> Exercise instructions
Output all records verbatim.

[Records to use Boundary: Start]

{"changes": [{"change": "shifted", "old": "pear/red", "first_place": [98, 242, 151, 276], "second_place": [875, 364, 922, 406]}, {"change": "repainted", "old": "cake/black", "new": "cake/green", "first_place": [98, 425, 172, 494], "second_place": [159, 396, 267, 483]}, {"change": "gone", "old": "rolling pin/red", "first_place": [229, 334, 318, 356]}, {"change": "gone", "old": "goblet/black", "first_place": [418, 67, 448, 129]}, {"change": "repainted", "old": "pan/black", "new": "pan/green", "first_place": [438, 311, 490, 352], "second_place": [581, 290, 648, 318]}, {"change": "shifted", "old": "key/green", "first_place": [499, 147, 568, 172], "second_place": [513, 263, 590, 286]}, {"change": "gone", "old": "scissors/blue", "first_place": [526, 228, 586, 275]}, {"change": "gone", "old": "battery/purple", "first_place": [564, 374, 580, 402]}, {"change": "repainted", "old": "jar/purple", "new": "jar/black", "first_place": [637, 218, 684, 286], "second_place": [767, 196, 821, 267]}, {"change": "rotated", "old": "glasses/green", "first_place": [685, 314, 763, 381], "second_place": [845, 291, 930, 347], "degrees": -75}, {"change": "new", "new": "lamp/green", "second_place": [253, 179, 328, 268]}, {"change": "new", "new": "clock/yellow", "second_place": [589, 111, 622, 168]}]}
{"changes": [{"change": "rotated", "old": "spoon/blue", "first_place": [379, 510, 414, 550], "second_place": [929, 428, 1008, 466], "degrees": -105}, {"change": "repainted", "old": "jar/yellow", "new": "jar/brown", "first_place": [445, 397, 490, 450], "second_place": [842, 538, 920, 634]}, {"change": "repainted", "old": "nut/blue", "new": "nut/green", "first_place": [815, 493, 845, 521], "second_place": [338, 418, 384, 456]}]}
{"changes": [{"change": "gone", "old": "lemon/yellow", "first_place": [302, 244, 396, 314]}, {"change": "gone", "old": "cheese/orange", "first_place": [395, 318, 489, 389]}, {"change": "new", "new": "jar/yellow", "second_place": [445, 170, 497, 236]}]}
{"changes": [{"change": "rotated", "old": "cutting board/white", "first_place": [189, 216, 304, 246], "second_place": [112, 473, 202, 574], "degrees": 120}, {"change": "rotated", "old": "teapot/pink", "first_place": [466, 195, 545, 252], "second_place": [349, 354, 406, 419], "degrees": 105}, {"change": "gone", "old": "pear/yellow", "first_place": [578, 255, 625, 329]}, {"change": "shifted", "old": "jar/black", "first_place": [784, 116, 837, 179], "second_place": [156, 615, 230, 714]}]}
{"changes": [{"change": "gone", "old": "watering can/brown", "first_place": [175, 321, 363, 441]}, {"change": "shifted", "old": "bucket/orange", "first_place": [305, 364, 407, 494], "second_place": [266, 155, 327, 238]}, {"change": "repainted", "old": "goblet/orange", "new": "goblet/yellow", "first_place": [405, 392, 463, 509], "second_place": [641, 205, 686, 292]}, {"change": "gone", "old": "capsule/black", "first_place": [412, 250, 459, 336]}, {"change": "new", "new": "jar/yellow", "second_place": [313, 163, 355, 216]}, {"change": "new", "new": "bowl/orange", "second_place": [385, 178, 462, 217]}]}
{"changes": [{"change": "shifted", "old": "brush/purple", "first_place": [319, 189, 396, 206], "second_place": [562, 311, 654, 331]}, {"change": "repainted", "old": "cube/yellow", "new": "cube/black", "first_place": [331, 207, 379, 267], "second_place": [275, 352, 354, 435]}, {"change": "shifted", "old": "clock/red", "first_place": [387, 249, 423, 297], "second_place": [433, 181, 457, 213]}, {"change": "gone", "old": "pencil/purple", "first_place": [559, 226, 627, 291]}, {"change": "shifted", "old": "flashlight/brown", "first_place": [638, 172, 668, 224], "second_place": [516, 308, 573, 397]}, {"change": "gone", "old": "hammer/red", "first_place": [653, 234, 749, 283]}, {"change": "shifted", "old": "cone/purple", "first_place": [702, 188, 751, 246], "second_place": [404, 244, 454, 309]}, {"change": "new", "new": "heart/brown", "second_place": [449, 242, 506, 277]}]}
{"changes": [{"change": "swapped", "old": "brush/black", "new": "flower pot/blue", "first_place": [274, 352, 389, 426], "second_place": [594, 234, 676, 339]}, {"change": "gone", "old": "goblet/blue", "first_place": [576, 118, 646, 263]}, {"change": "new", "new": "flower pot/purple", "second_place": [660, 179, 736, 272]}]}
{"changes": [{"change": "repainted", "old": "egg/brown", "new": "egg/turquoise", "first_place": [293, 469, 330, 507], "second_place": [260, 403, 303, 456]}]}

[Records to use Boundary: End]

> Task response
{"changes": [{"change": "shifted", "old": "pear/red", "first_place": [98, 242, 151, 276], "second_place": [875, 364, 922, 406]}, {"change": "repainted", "old": "cake/black", "new": "cake/green", "first_place": [98, 425, 172, 494], "second_place": [159, 396, 267, 483]}, {"change": "gone", "old": "rolling pin/red", "first_place": [229, 334, 318, 356]}, {"change": "gone", "old": "goblet/black", "first_place": [418, 67, 448, 129]}, {"change": "repainted", "old": "pan/black", "new": "pan/green", "first_place": [438, 311, 490, 352], "second_place": [581, 290, 648, 318]}, {"change": "shifted", "old": "key/green", "first_place": [499, 147, 568, 172], "second_place": [513, 263, 590, 286]}, {"change": "gone", "old": "scissors/blue", "first_place": [526, 228, 586, 275]}, {"change": "gone", "old": "battery/purple", "first_place": [564, 374, 580, 402]}, {"change": "repainted", "old": "jar/purple", "new": "jar/black", "first_place": [637, 218, 684, 286], "second_place": [767, 196, 821, 267]}, {"change": "rotated", "old": "glasses/green", "first_place": [685, 314, 763, 381], "second_place": [845, 291, 930, 347], "degrees": -75}, {"change": "new", "new": "lamp/green", "second_place": [253, 179, 328, 268]}, {"change": "new", "new": "clock/yellow", "second_place": [589, 111, 622, 168]}]}
{"changes": [{"change": "rotated", "old": "spoon/blue", "first_place": [379, 510, 414, 550], "second_place": [929, 428, 1008, 466], "degrees": -105}, {"change": "repainted", "old": "jar/yellow", "new": "jar/brown", "first_place": [445, 397, 490, 450], "second_place": [842, 538, 920, 634]}, {"change": "repainted", "old": "nut/blue", "new": "nut/green", "first_place": [815, 493, 845, 521], "second_place": [338, 418, 384, 456]}]}
{"changes": [{"change": "gone", "old": "lemon/yellow", "first_place": [302, 244, 396, 314]}, {"change": "gone", "old": "cheese/orange", "first_place": [395, 318, 489, 389]}, {"change": "new", "new": "jar/yellow", "second_place": [445, 170, 497, 236]}]}
{"changes": [{"change": "rotated", "old": "cutting board/white", "first_place": [189, 216, 304, 246], "second_place": [112, 473, 202, 574], "degrees": 120}, {"change": "rotated", "old": "teapot/pink", "first_place": [466, 195, 545, 252], "second_place": [349, 354, 406, 419], "degrees": 105}, {"change": "gone", "old": "pear/yellow", "first_place": [578, 255, 625, 329]}, {"change": "shifted", "old": "jar/black", "first_place": [784, 116, 837, 179], "second_place": [156, 615, 230, 714]}]}
{"changes": [{"change": "gone", "old": "watering can/brown", "first_place": [175, 321, 363, 441]}, {"change": "shifted", "old": "bucket/orange", "first_place": [305, 364, 407, 494], "second_place": [266, 155, 327, 238]}, {"change": "repainted", "old": "goblet/orange", "new": "goblet/yellow", "first_place": [405, 392, 463, 509], "second_place": [641, 205, 686, 292]}, {"change": "gone", "old": "capsule/black", "first_place": [412, 250, 459, 336]}, {"change": "new", "new": "jar/yellow", "second_place": [313, 163, 355, 216]}, {"change": "new", "new": "bowl/orange", "second_place": [385, 178, 462, 217]}]}
{"changes": [{"change": "shifted", "old": "brush/purple", "first_place": [319, 189, 396, 206], "second_place": [562, 311, 654, 331]}, {"change": "repainted", "old": "cube/yellow", "new": "cube/black", "first_place": [331, 207, 379, 267], "second_place": [275, 352, 354, 435]}, {"change": "shifted", "old": "clock/red", "first_place": [387, 249, 423, 297], "second_place": [433, 181, 457, 213]}, {"change": "gone", "old": "pencil/purple", "first_place": [559, 226, 627, 291]}, {"change": "shifted", "old": "flashlight/brown", "first_place": [638, 172, 668, 224], "second_place": [516, 308, 573, 397]}, {"change": "gone", "old": "hammer/red", "first_place": [653, 234, 749, 283]}, {"change": "shifted", "old": "cone/purple", "first_place": [702, 188, 751, 246], "second_place": [404, 244, 454, 309]}, {"change": "new", "new": "heart/brown", "second_place": [449, 242, 506, 277]}]}
{"changes": [{"change": "swapped", "old": "brush/black", "new": "flower pot/blue", "first_place": [274, 352, 389, 426], "second_place": [594, 234, 676, 339]}, {"change": "gone", "old": "goblet/blue", "first_place": [576, 118, 646, 263]}, {"change": "new", "new": "flower pot/purple", "second_place": [660, 179, 736, 272]}]}
{"changes": [{"change": "repainted", "old": "egg/brown", "new": "egg/turquoise", "first_place": [293, 469, 330, 507], "second_place": [260, 403, 303, 456]}]}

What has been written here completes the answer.